For the material that follows, state how many lines contain the word "AUDIO", and add nothing.

>>

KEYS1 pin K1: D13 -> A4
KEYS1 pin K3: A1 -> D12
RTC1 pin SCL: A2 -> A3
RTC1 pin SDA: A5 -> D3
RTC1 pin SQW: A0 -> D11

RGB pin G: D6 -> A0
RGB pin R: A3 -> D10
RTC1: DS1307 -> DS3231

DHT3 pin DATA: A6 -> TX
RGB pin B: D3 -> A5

<<
>>

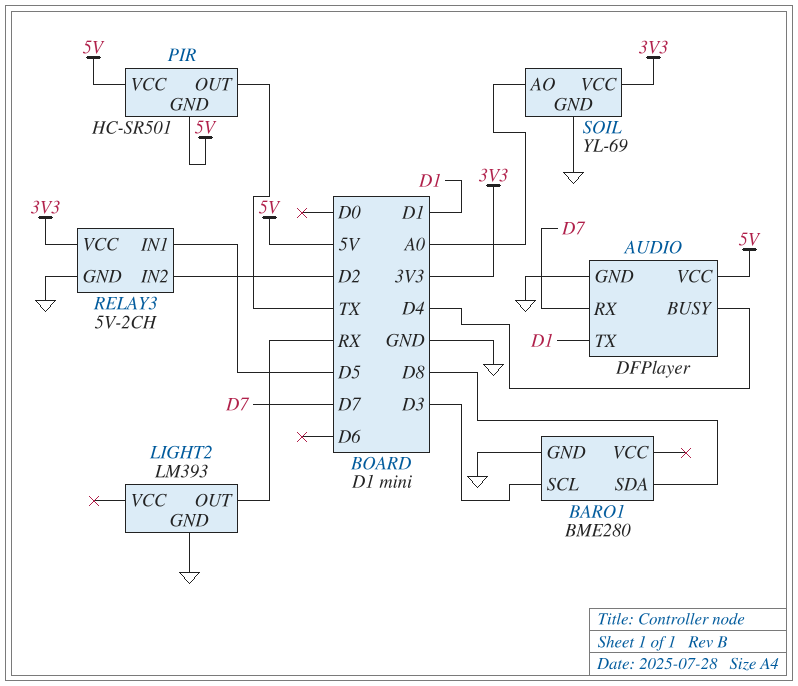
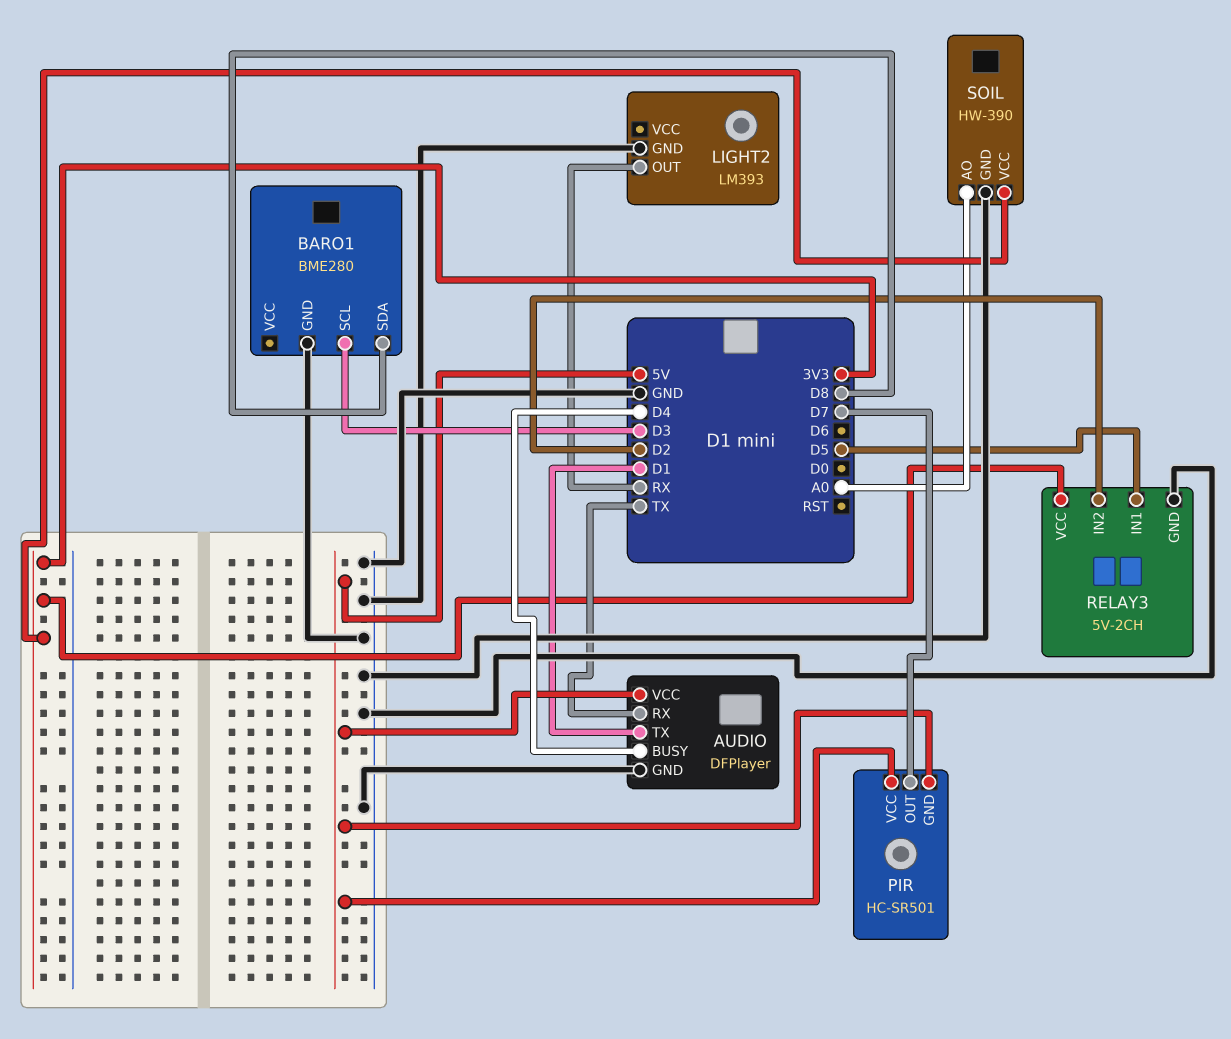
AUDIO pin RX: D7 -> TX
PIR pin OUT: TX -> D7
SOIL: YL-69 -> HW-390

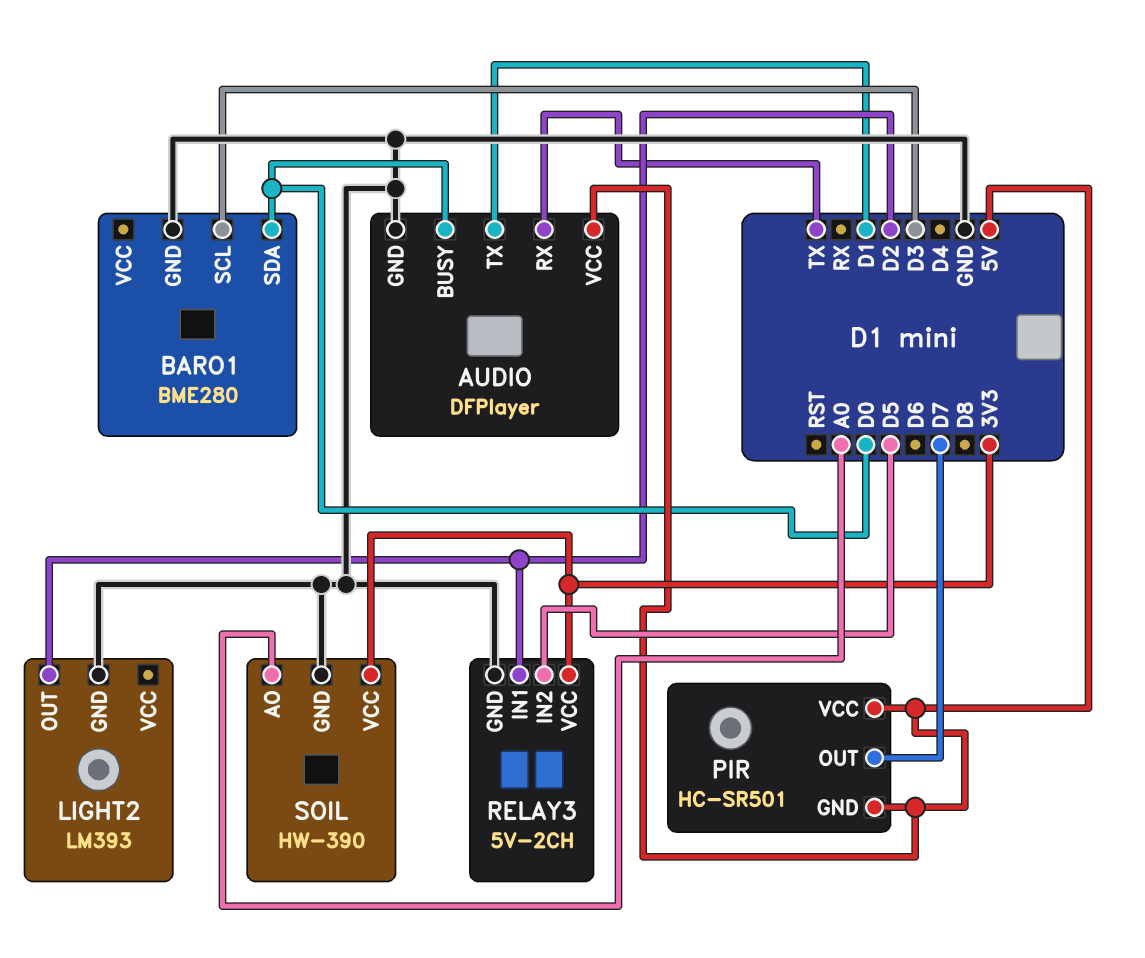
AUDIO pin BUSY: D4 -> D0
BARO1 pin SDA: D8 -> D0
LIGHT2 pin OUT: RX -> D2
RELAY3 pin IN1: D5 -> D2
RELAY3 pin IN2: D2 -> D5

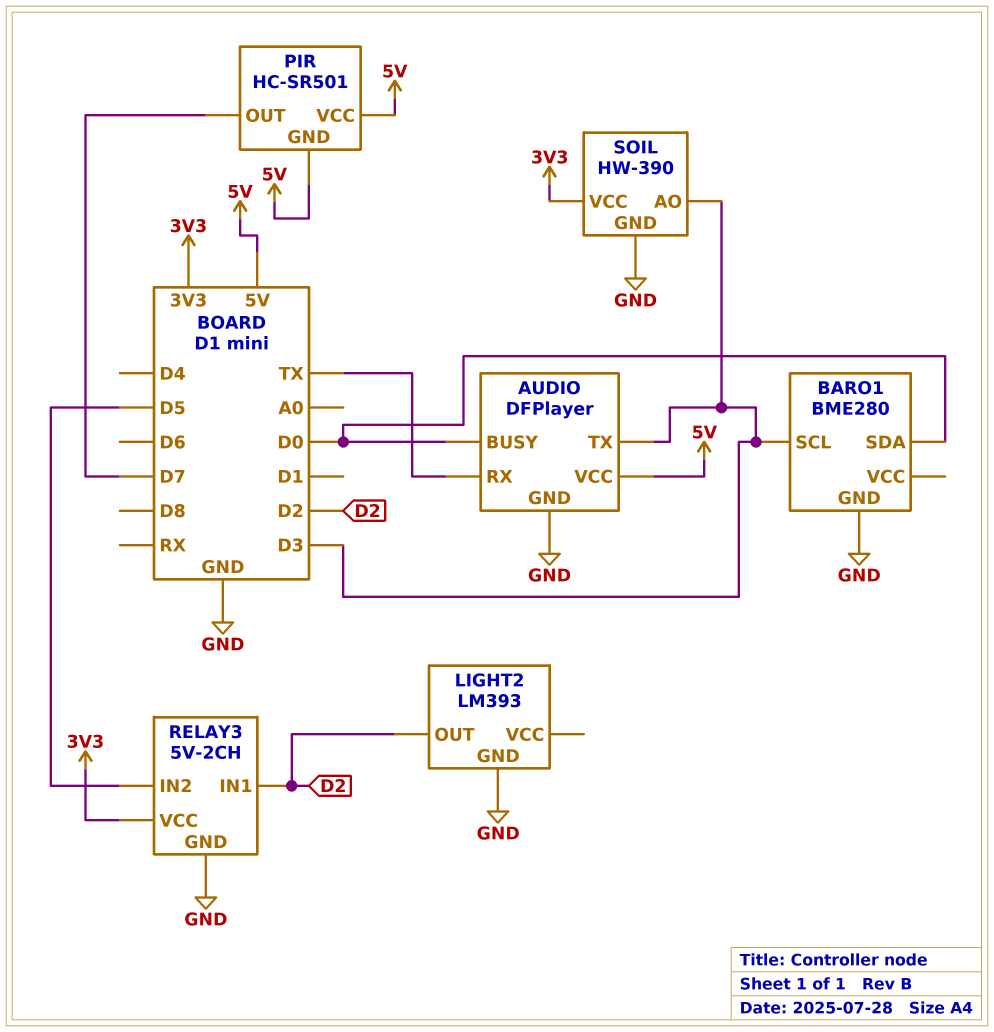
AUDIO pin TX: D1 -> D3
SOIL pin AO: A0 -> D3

<<
>>

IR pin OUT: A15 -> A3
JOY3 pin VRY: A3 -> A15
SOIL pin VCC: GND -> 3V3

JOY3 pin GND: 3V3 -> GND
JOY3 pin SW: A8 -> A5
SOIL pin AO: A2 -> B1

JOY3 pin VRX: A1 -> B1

<<

* _Response below_: 3